(Change detection data)
* * *
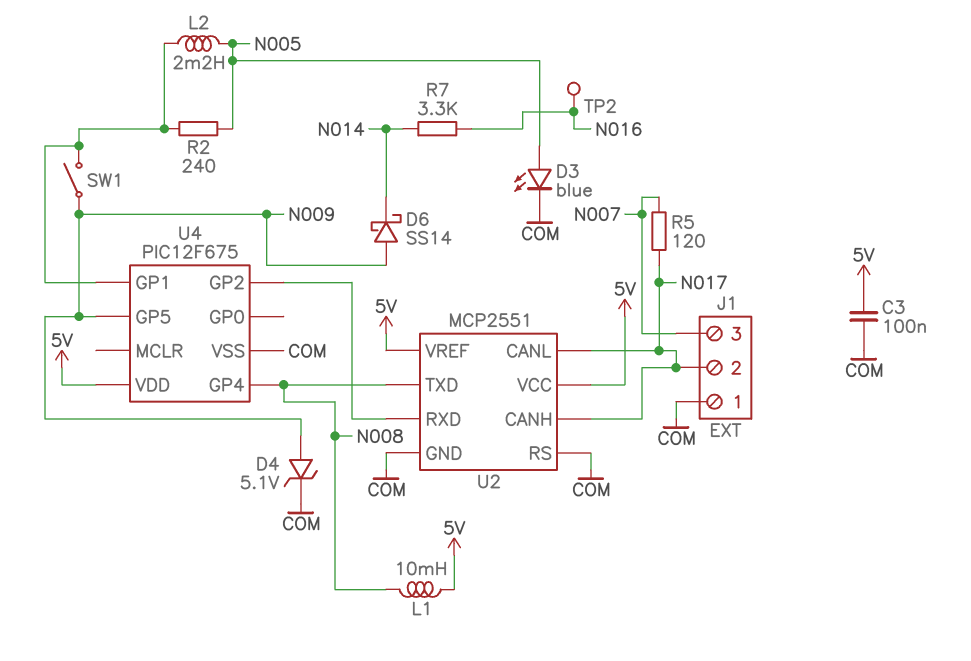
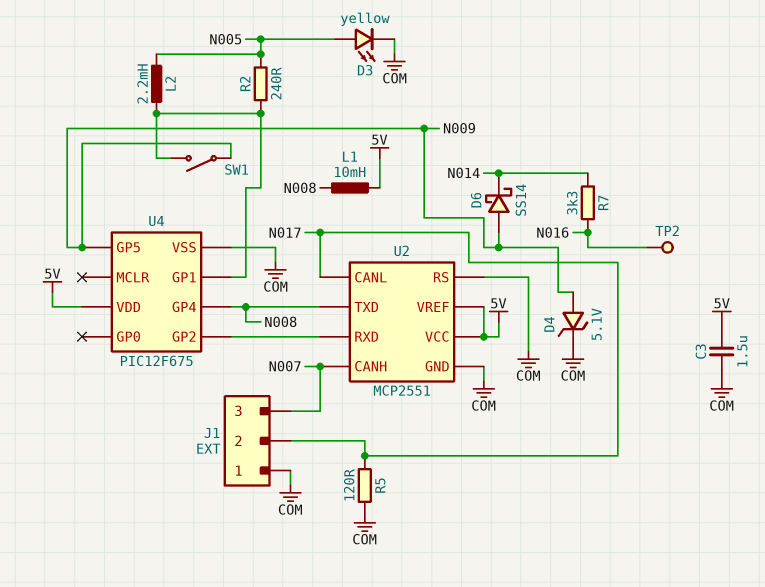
C3: 100nF (5V, COM) -> 1.5uF (5V, COM)
D3: LED blue (A N005, K COM) -> LED yellow (A N005, K COM)
R5: 120 (N007, N017) -> 120 (COM, N017)
U2 pin CANH: N017 -> N007

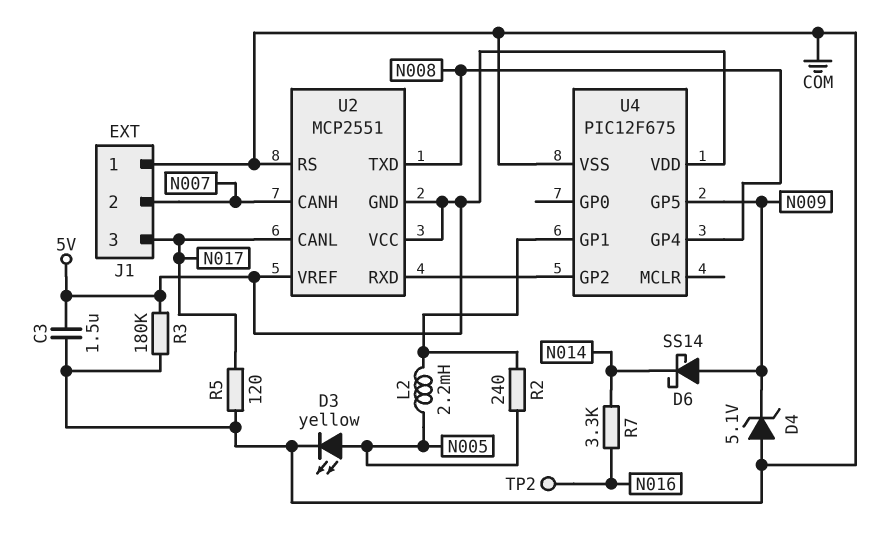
D4: zener 5.1V (A N009, K COM) -> zener 5.1V (A COM, K N009)
J1 pin 2: N017 -> N007
J1 pin 3: N007 -> N017
L1: 10mH (5V, N008) -> none
R3: none -> 180k (5V, COM)
SW1: switch (N009, U4/GP1) -> none
U2 pin GND: COM -> 5V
* * *
WHAT YOU NEED TO DO:
Print the records word for word and exclude any picture they hold.

ANSWER AREA:
C3: 100nF (5V, COM) -> 1.5uF (5V, COM)
D3: LED blue (A N005, K COM) -> LED yellow (A N005, K COM)
R5: 120 (N007, N017) -> 120 (COM, N017)
U2 pin CANH: N017 -> N007

D4: zener 5.1V (A N009, K COM) -> zener 5.1V (A COM, K N009)
J1 pin 2: N017 -> N007
J1 pin 3: N007 -> N017
L1: 10mH (5V, N008) -> none
R3: none -> 180k (5V, COM)
SW1: switch (N009, U4/GP1) -> none
U2 pin GND: COM -> 5V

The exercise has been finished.